Prompt:
Could you retype exactly the lines below between the one holding "IR1: KY-022 -> VS1838B" and the one holding "MATRIX pin VCC: none -> 3V3", inclusive, leaving out any pictures?

Records for the task:
▬▬▬▬▬▬▬▬▬▬
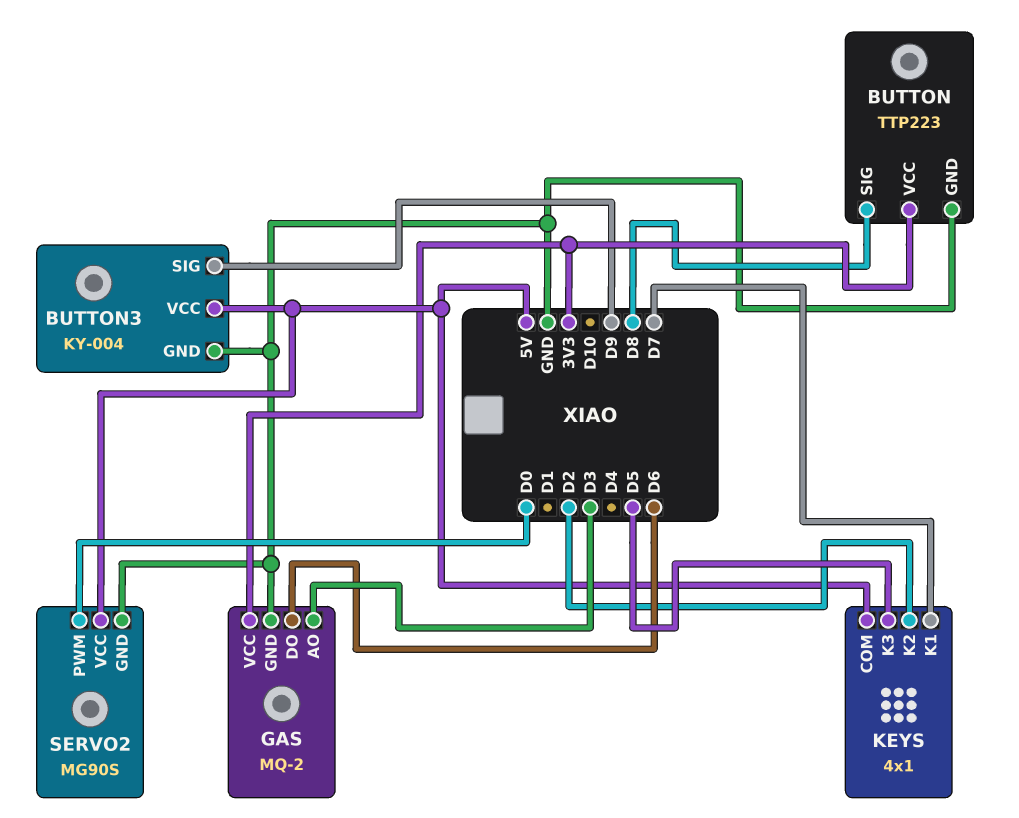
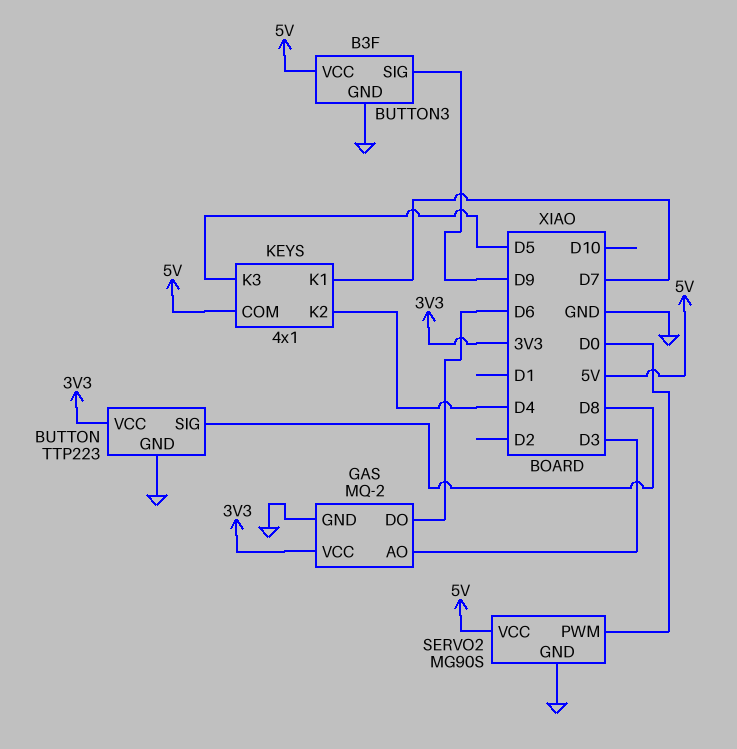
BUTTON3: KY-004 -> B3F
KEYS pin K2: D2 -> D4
▬▬▬▬▬▬▬▬▬▬
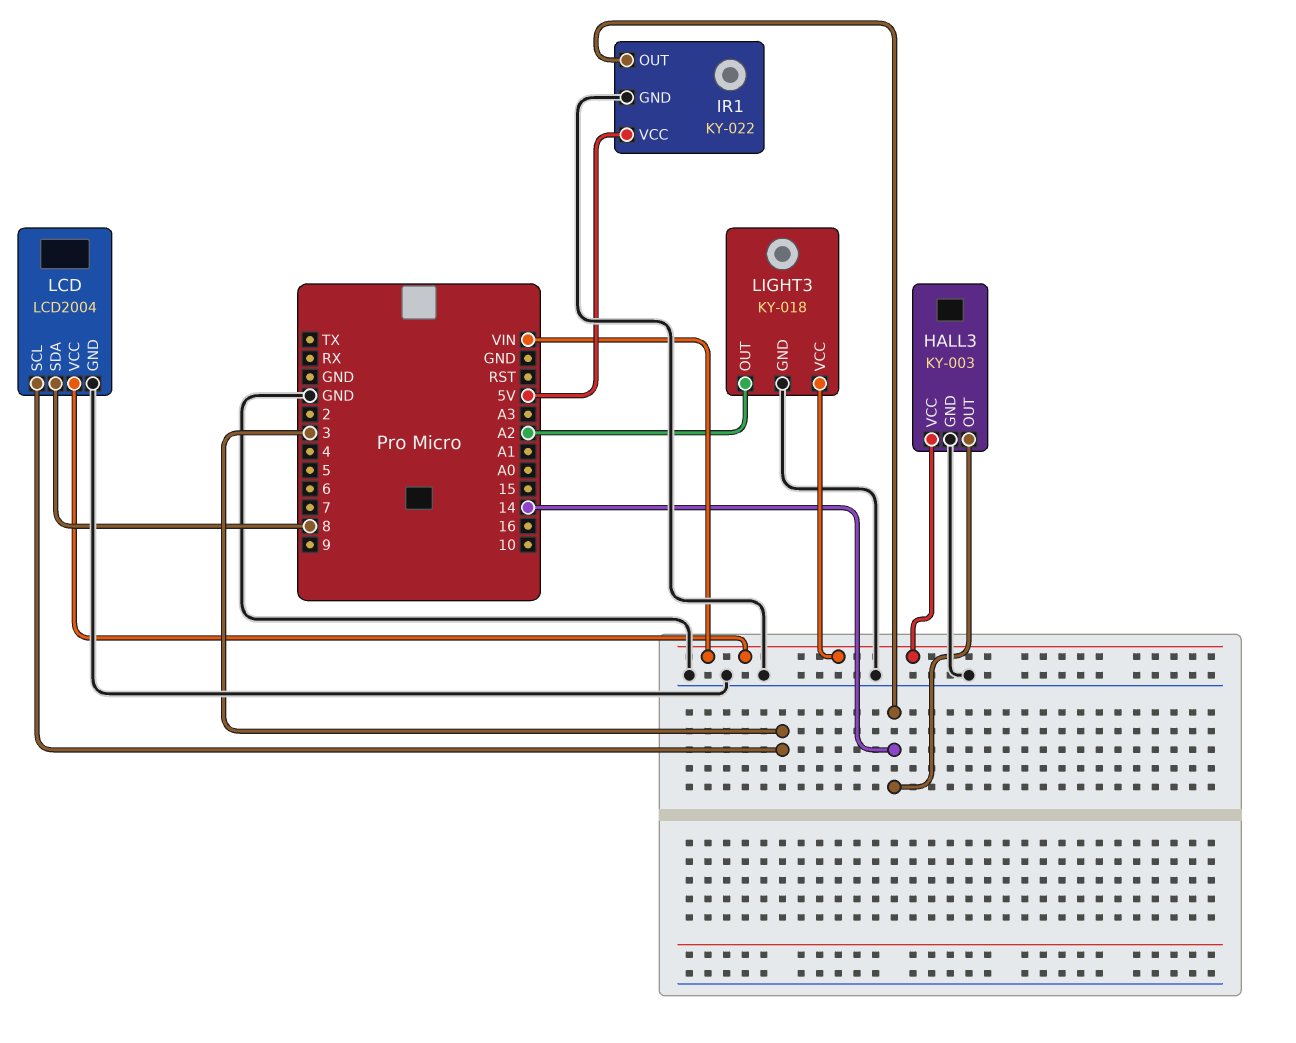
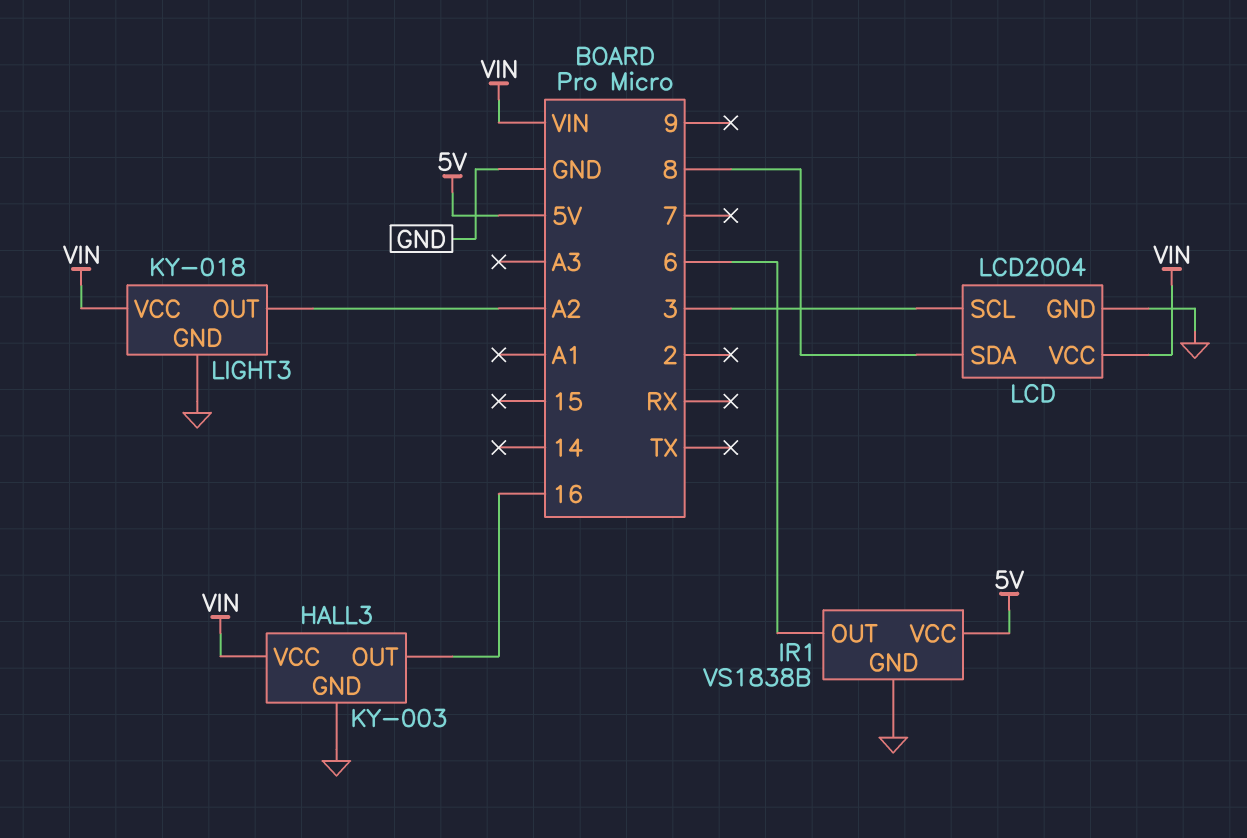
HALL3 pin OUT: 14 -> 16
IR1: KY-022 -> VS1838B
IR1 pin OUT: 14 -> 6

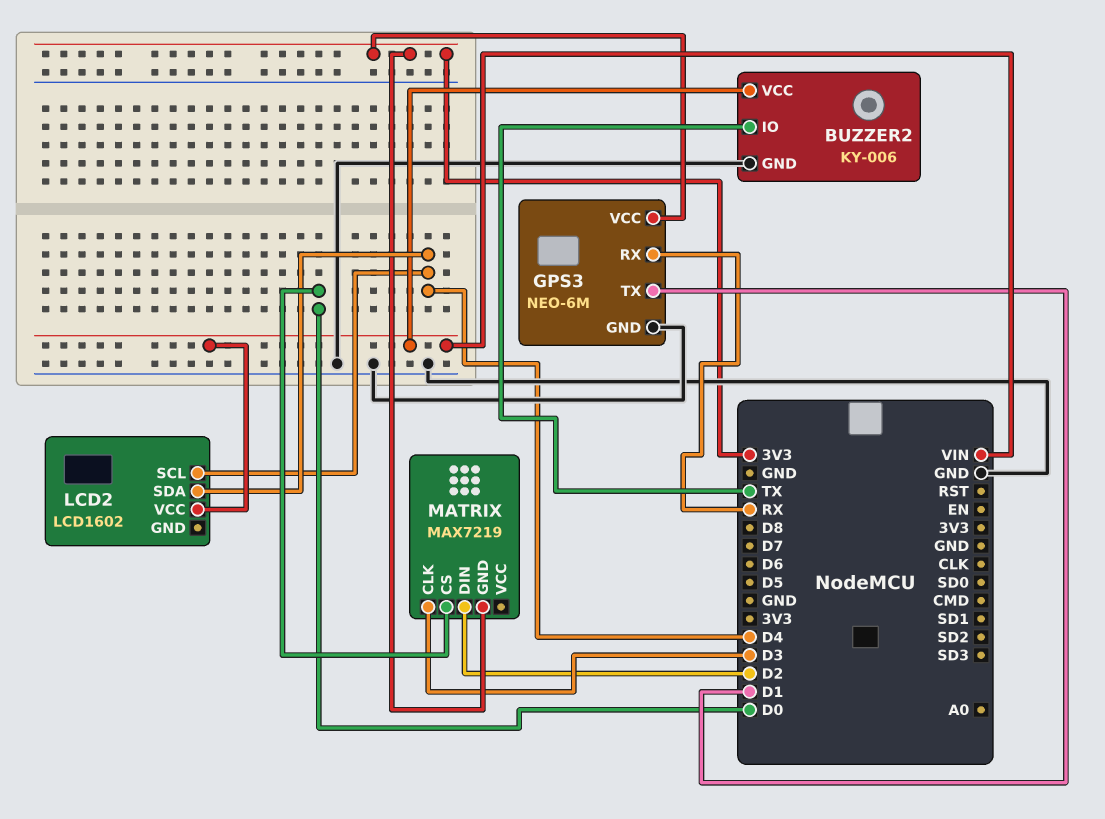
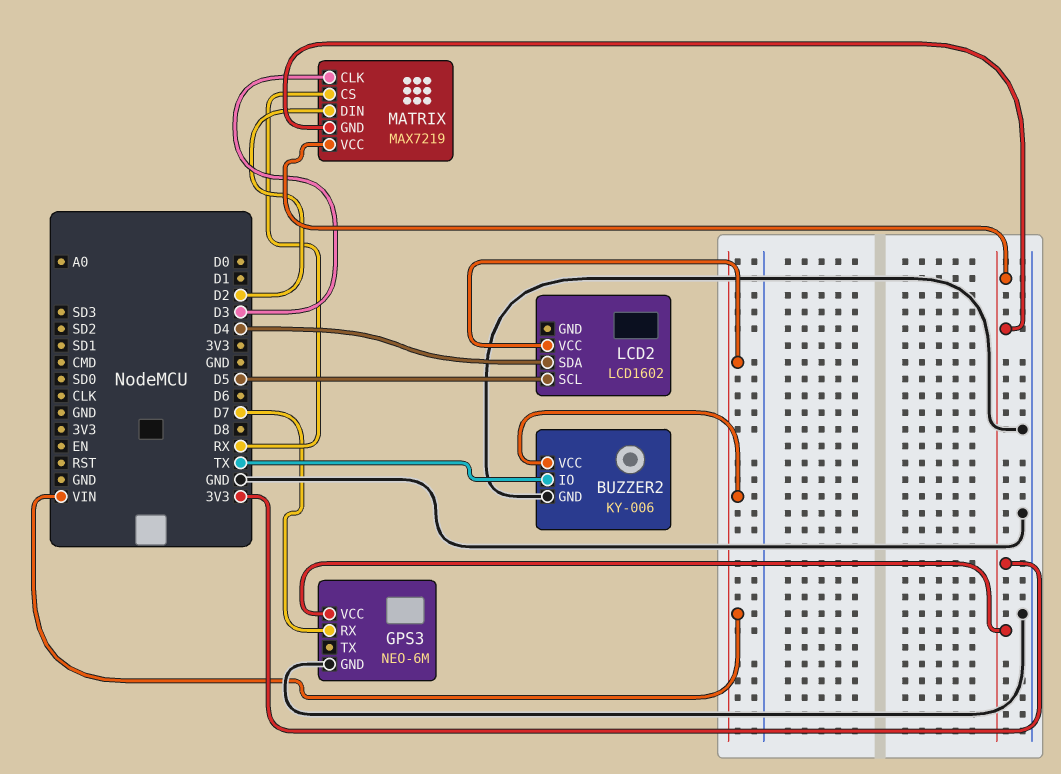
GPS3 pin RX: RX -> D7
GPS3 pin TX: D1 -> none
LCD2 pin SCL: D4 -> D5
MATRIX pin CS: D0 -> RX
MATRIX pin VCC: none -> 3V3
▬▬▬▬▬▬▬▬▬▬
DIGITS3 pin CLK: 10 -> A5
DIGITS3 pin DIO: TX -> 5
▬▬▬▬▬▬▬▬▬▬
Result for this task:
IR1: KY-022 -> VS1838B
IR1 pin OUT: 14 -> 6

GPS3 pin RX: RX -> D7
GPS3 pin TX: D1 -> none
LCD2 pin SCL: D4 -> D5
MATRIX pin CS: D0 -> RX
MATRIX pin VCC: none -> 3V3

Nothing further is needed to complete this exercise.